• [Work to complete]
Restate every record exactly as it is written, while omitting the pictures it holds.

Data items:
*** Block opens ***

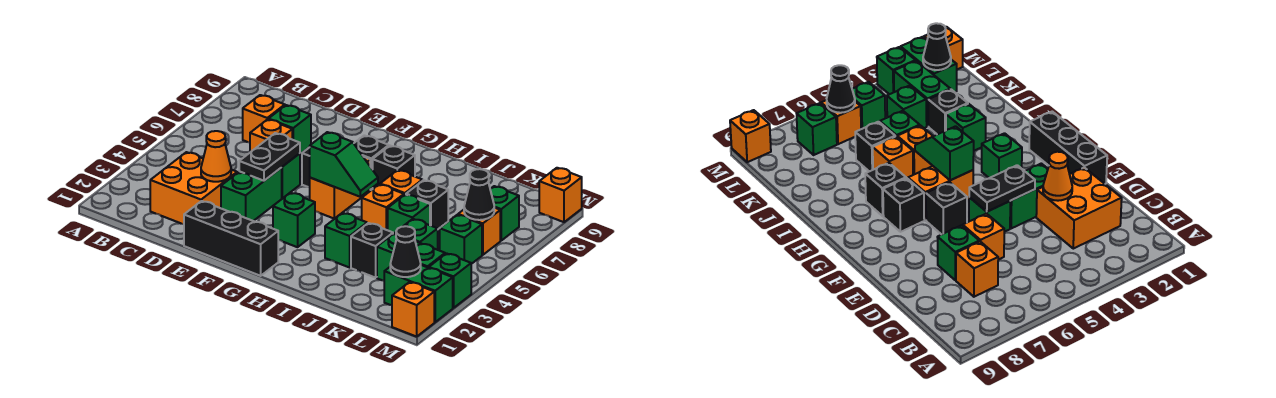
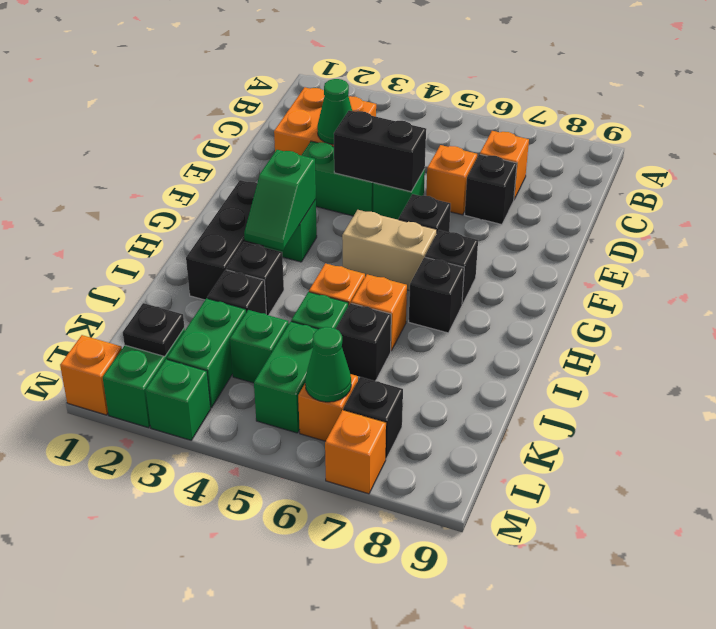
orange 1x1 cone [201,131,231,182] -> green 1x1 cone [317,79,352,144]
green 1x1 brick [269,105,311,154] -> black 1x1 brick [465,154,517,225]
black 1x3 brick [184,201,278,276] -> black 1x3 brick moved to [186,180,264,300]
black 1x2 plate [239,133,300,181] -> black 1x2 brick [334,110,426,192]
orange 1x2 brick [310,157,370,219] -> tan 1x2 brick [342,210,437,291]
green 1x2 slope [310,132,378,197] -> green 1x2 slope moved to [244,150,316,250]
green 1x1 brick [325,213,367,267] -> black 1x1 brick [226,242,284,315]
black 1x1 cone [390,226,421,277] -> black 1x1 plate [123,303,184,357]
green 1x1 brick [440,215,482,264] -> green 1x2 brick [254,322,318,433]
black 1x1 cone [464,169,494,220] -> green 1x1 cone [305,327,351,402]
green 1x1 brick [490,186,519,241] -> black 1x1 brick [343,377,403,458]
orange 1x1 brick [539,168,582,222] -> orange 1x1 brick moved to [325,410,386,494]

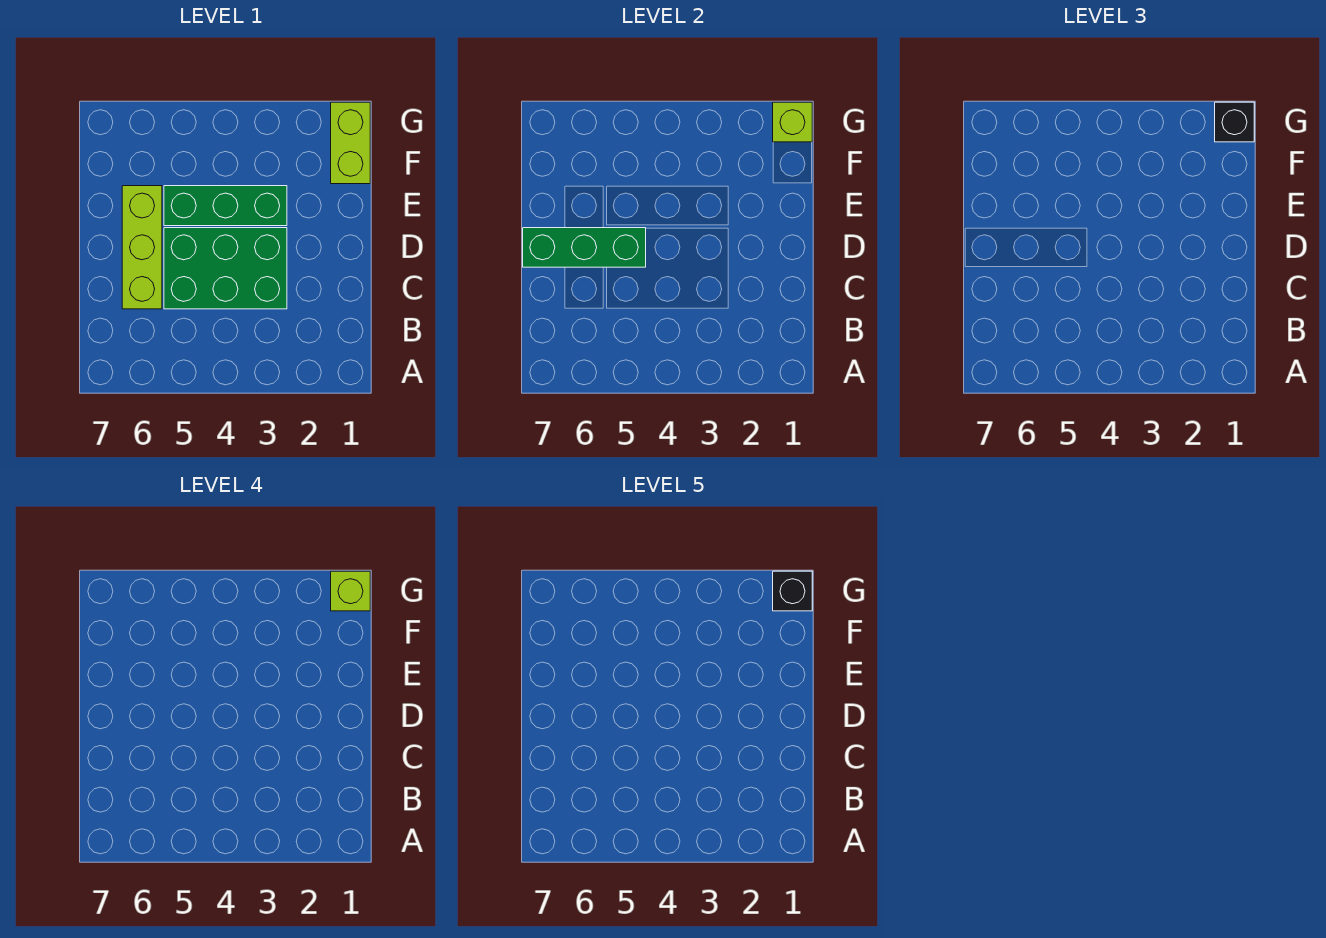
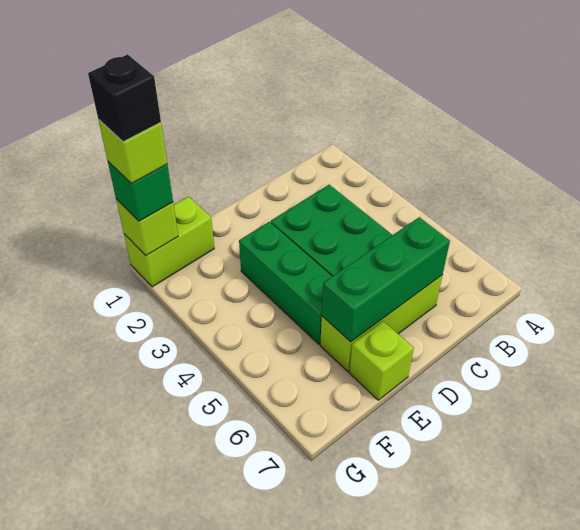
green 1x3 brick [523,228,646,267] -> green 1x3 brick turned to [322,217,450,342]
none -> lime 1x1 brick [349,321,414,400]
black 1x1 brick [1215,102,1254,142] -> green 1x1 brick [108,162,173,221]

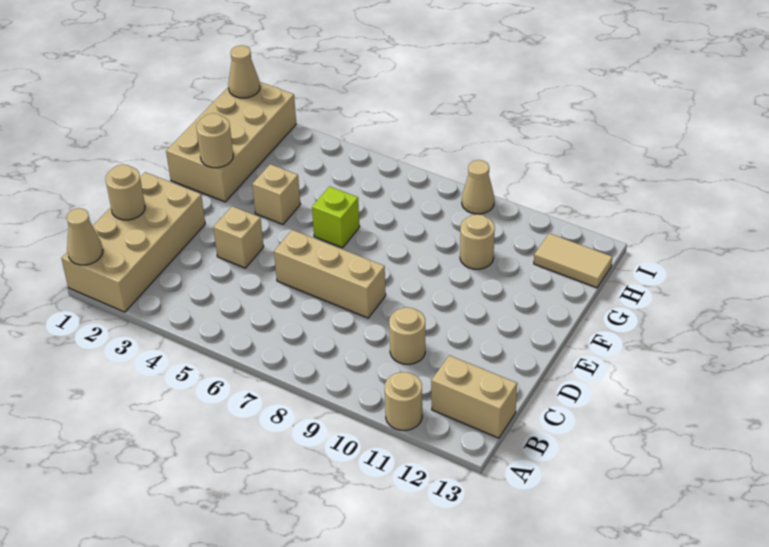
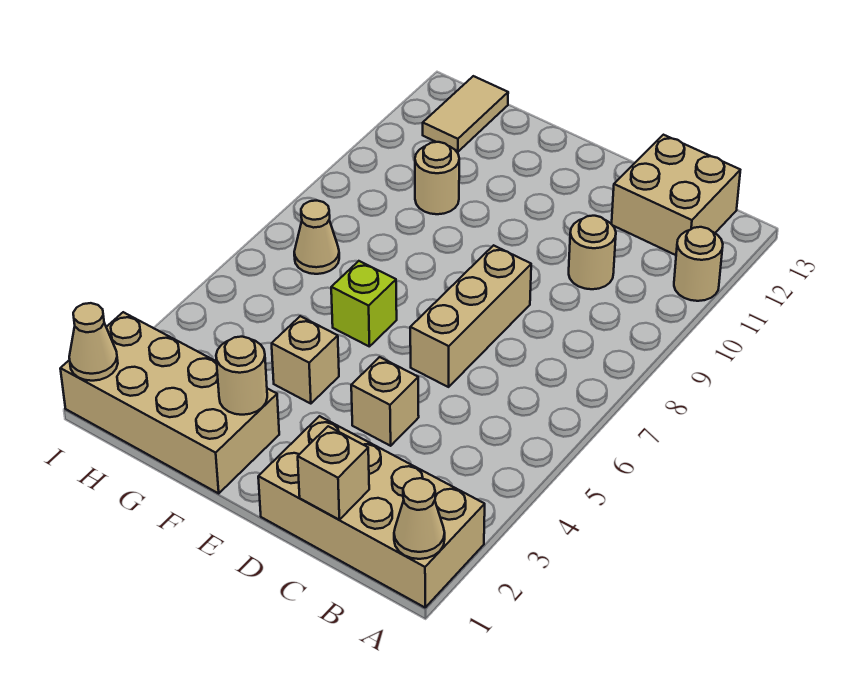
tan 1x2 brick [431,355,517,438] -> tan 2x2 brick [612,135,740,255]
tan 1x1 round brick [105,164,145,220] -> tan 1x1 brick [298,426,369,520]
tan 1x1 cone [462,160,494,214] -> tan 1x1 cone moved to [294,201,339,274]

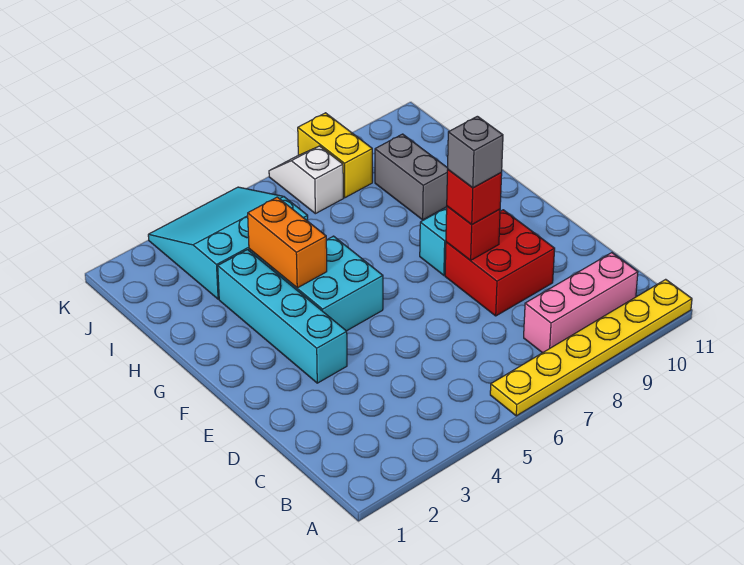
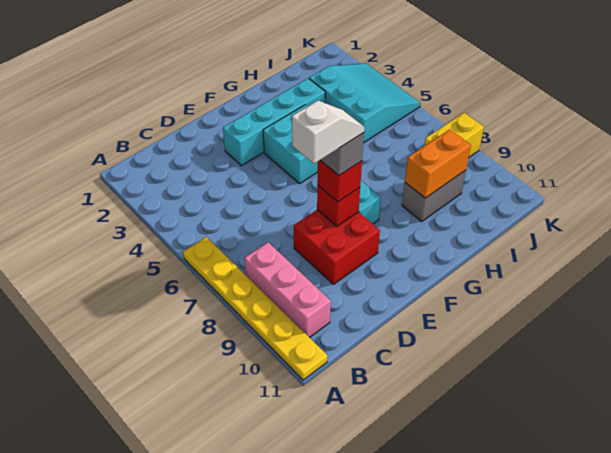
orange 1x2 brick [248,197,327,288] -> orange 1x2 brick moved to [405,129,471,198]
white 1x2 slope [269,146,343,214] -> white 1x2 slope moved to [292,101,364,164]

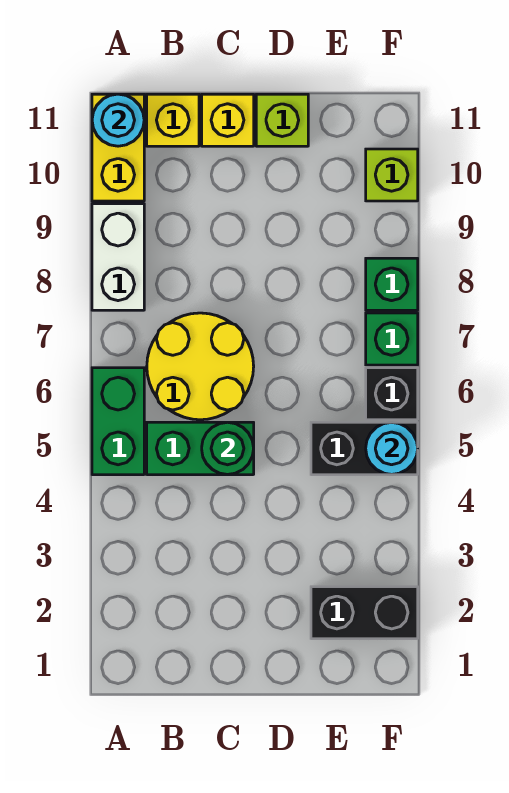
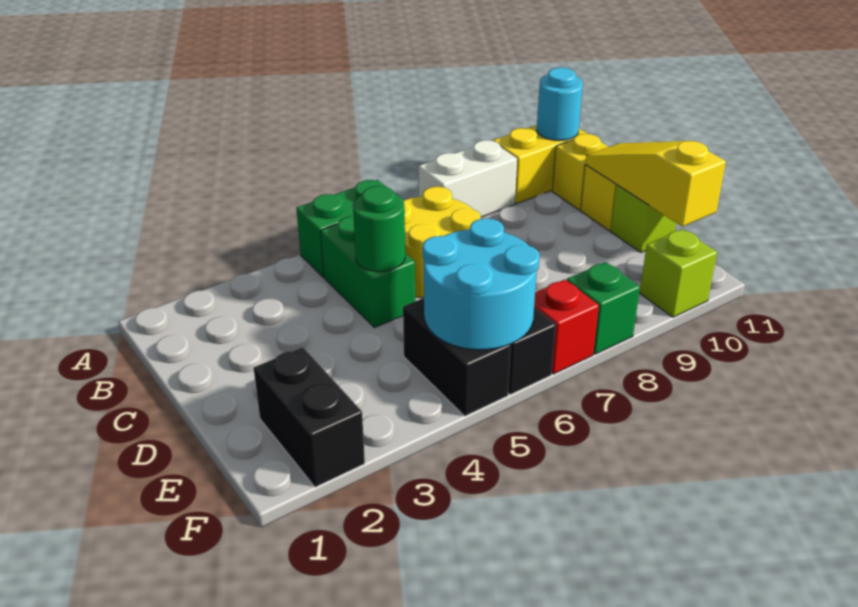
none -> yellow 1x3 slope [585,141,726,227]
cyan 1x1 round brick [366,422,418,474] -> cyan 2x2 round brick [423,218,540,350]
green 1x1 brick [366,313,418,365] -> red 1x1 brick [534,280,599,374]

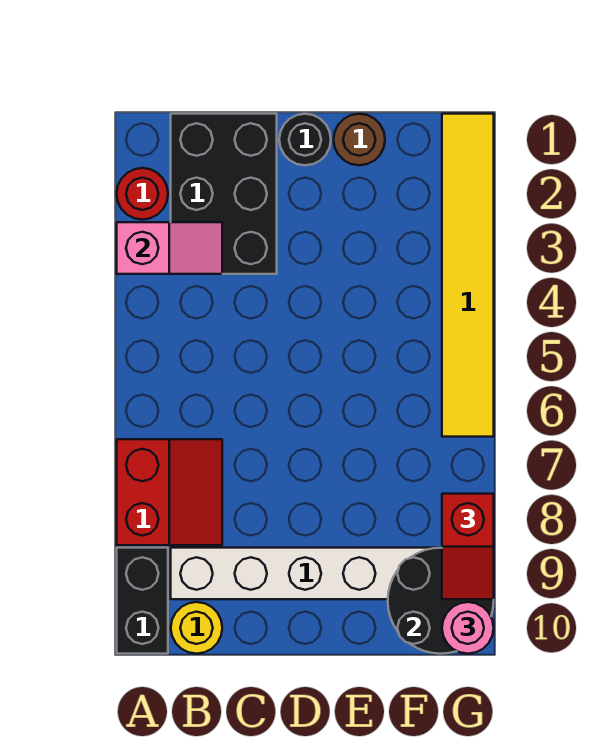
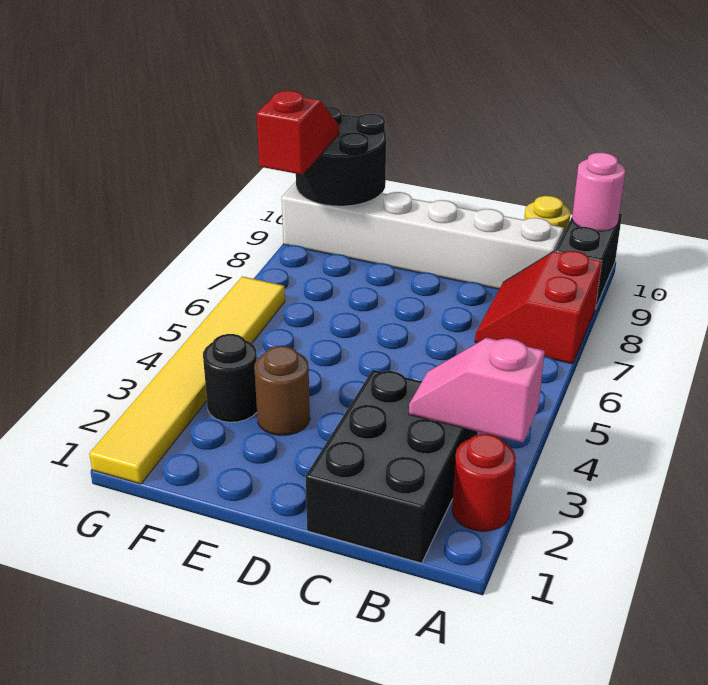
black 1x1 round brick [279,114,331,165] -> black 1x1 round brick moved to [203,334,257,422]
brown 1x1 round brick [334,114,385,165] -> brown 1x1 round brick moved to [254,346,310,435]
pink 1x1 round brick [442,602,494,654] -> pink 1x1 round brick moved to [572,153,625,231]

*** Block closes ***

• [Response box]
orange 1x1 cone [201,131,231,182] -> green 1x1 cone [317,79,352,144]
green 1x1 brick [269,105,311,154] -> black 1x1 brick [465,154,517,225]
black 1x3 brick [184,201,278,276] -> black 1x3 brick moved to [186,180,264,300]
black 1x2 plate [239,133,300,181] -> black 1x2 brick [334,110,426,192]
orange 1x2 brick [310,157,370,219] -> tan 1x2 brick [342,210,437,291]
green 1x2 slope [310,132,378,197] -> green 1x2 slope moved to [244,150,316,250]
green 1x1 brick [325,213,367,267] -> black 1x1 brick [226,242,284,315]
black 1x1 cone [390,226,421,277] -> black 1x1 plate [123,303,184,357]
green 1x1 brick [440,215,482,264] -> green 1x2 brick [254,322,318,433]
black 1x1 cone [464,169,494,220] -> green 1x1 cone [305,327,351,402]
green 1x1 brick [490,186,519,241] -> black 1x1 brick [343,377,403,458]
orange 1x1 brick [539,168,582,222] -> orange 1x1 brick moved to [325,410,386,494]

green 1x3 brick [523,228,646,267] -> green 1x3 brick turned to [322,217,450,342]
none -> lime 1x1 brick [349,321,414,400]
black 1x1 brick [1215,102,1254,142] -> green 1x1 brick [108,162,173,221]

tan 1x2 brick [431,355,517,438] -> tan 2x2 brick [612,135,740,255]
tan 1x1 round brick [105,164,145,220] -> tan 1x1 brick [298,426,369,520]
tan 1x1 cone [462,160,494,214] -> tan 1x1 cone moved to [294,201,339,274]

orange 1x2 brick [248,197,327,288] -> orange 1x2 brick moved to [405,129,471,198]
white 1x2 slope [269,146,343,214] -> white 1x2 slope moved to [292,101,364,164]

none -> yellow 1x3 slope [585,141,726,227]
cyan 1x1 round brick [366,422,418,474] -> cyan 2x2 round brick [423,218,540,350]
green 1x1 brick [366,313,418,365] -> red 1x1 brick [534,280,599,374]

black 1x1 round brick [279,114,331,165] -> black 1x1 round brick moved to [203,334,257,422]
brown 1x1 round brick [334,114,385,165] -> brown 1x1 round brick moved to [254,346,310,435]
pink 1x1 round brick [442,602,494,654] -> pink 1x1 round brick moved to [572,153,625,231]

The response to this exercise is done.